- [WORK TASK]:
Output the records exactly, and drop each picture.
+++ DATA SHOWN +++
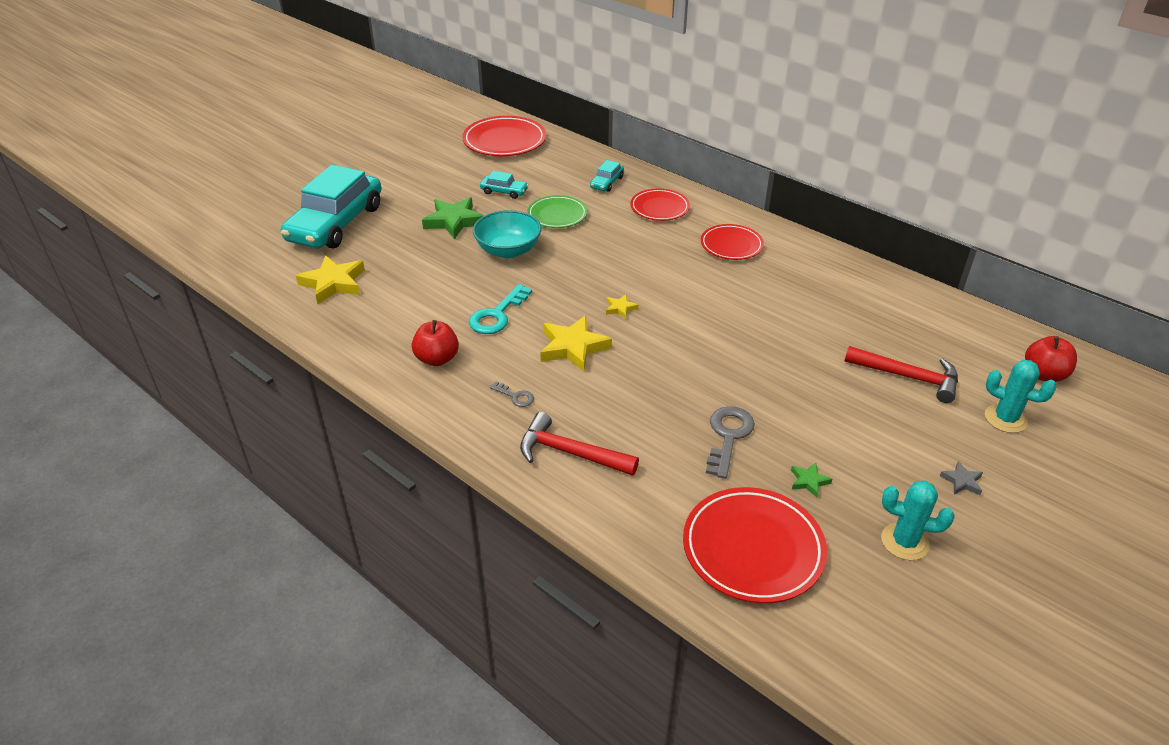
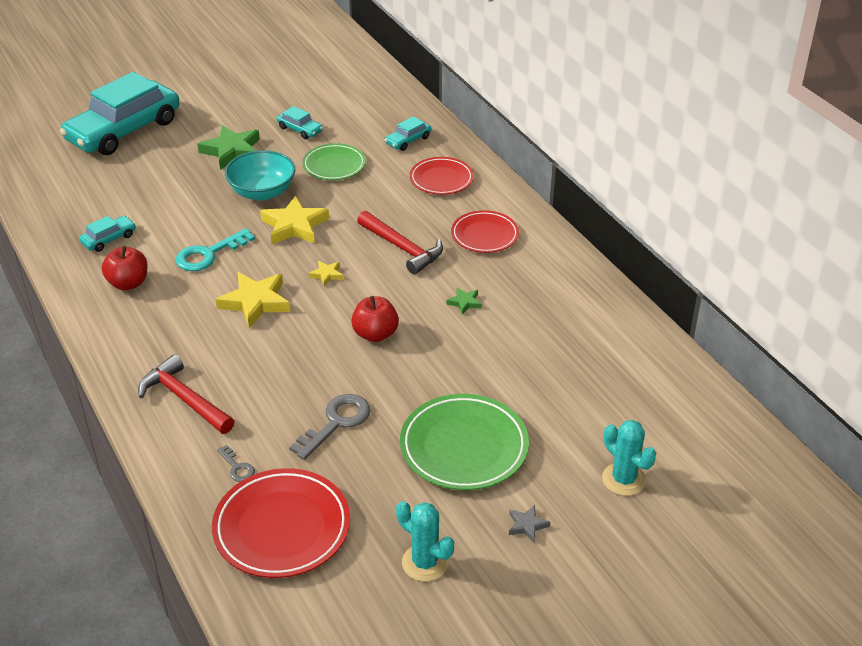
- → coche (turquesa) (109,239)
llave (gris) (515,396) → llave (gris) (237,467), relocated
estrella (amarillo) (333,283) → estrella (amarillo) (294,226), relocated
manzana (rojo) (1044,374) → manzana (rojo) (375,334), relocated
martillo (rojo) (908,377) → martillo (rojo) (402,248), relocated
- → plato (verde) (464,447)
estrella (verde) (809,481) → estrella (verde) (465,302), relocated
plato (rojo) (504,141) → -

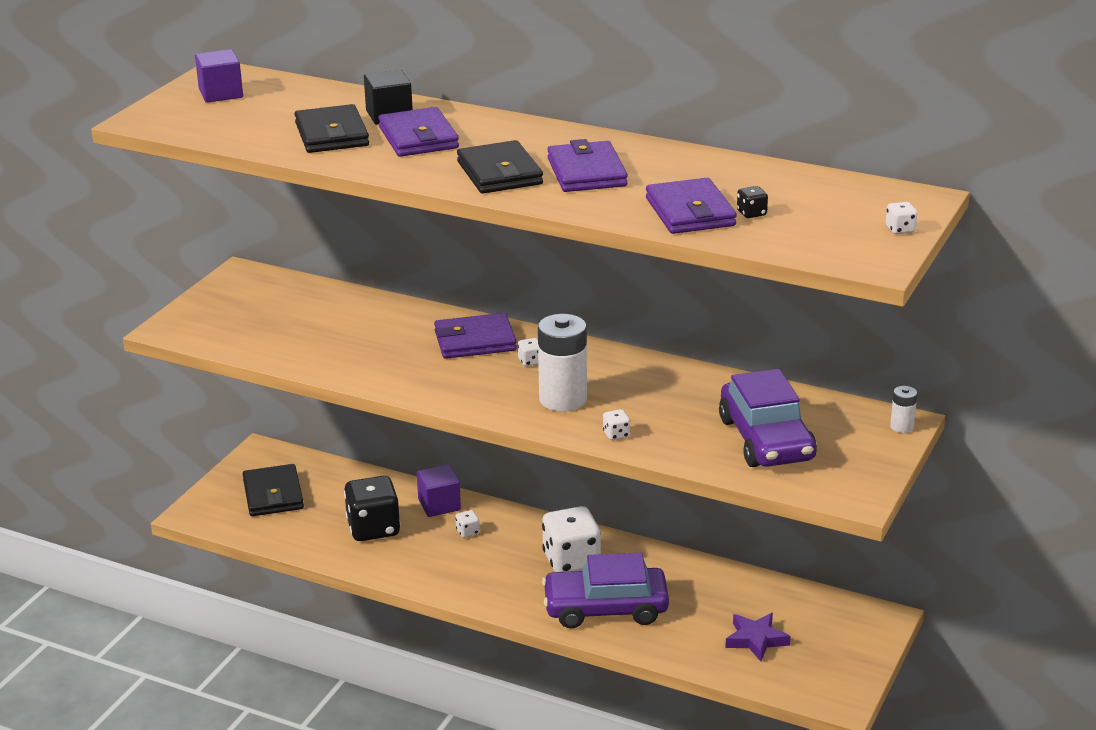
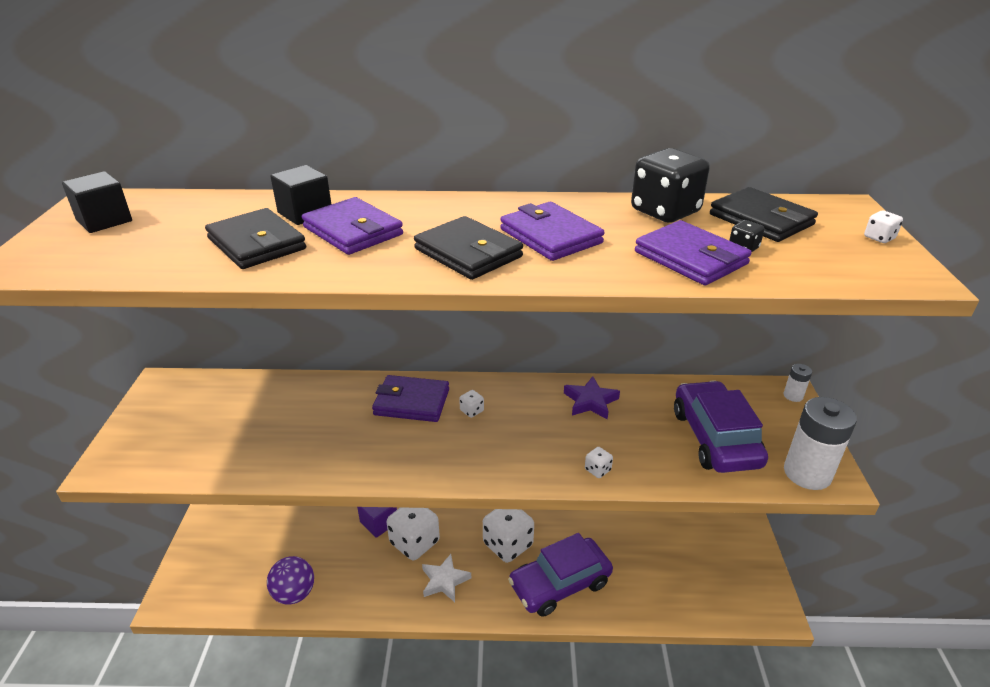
cubo (morado) (221,93) → cubo (negro) (104,221)
- → pelota (morado) (294,593)
cartera (morado) (475,341) → cartera (morado) (411,402), 45 degrees clockwise
dado (blanco) (467,532) → dado (blanco) (414,542), x2.44
- → estrella (blanco) (444,581)
estrella (morado) (756,640) → estrella (morado) (590,401), relocated
dado (negro) (373,528) → dado (negro) (665,211), relocated
coche (morado) (766,439) → coche (morado) (714,438), 150 degrees counterclockwise
cartera (negro) (273,494) → cartera (negro) (761,220), relocated
pila (blanco) (563,399) → pila (blanco) (807,473), relocated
+++
- [ANSWER]:
- → coche (turquesa) (109,239)
llave (gris) (515,396) → llave (gris) (237,467), relocated
estrella (amarillo) (333,283) → estrella (amarillo) (294,226), relocated
manzana (rojo) (1044,374) → manzana (rojo) (375,334), relocated
martillo (rojo) (908,377) → martillo (rojo) (402,248), relocated
- → plato (verde) (464,447)
estrella (verde) (809,481) → estrella (verde) (465,302), relocated
plato (rojo) (504,141) → -

cubo (morado) (221,93) → cubo (negro) (104,221)
- → pelota (morado) (294,593)
cartera (morado) (475,341) → cartera (morado) (411,402), 45 degrees clockwise
dado (blanco) (467,532) → dado (blanco) (414,542), x2.44
- → estrella (blanco) (444,581)
estrella (morado) (756,640) → estrella (morado) (590,401), relocated
dado (negro) (373,528) → dado (negro) (665,211), relocated
coche (morado) (766,439) → coche (morado) (714,438), 150 degrees counterclockwise
cartera (negro) (273,494) → cartera (negro) (761,220), relocated
pila (blanco) (563,399) → pila (blanco) (807,473), relocated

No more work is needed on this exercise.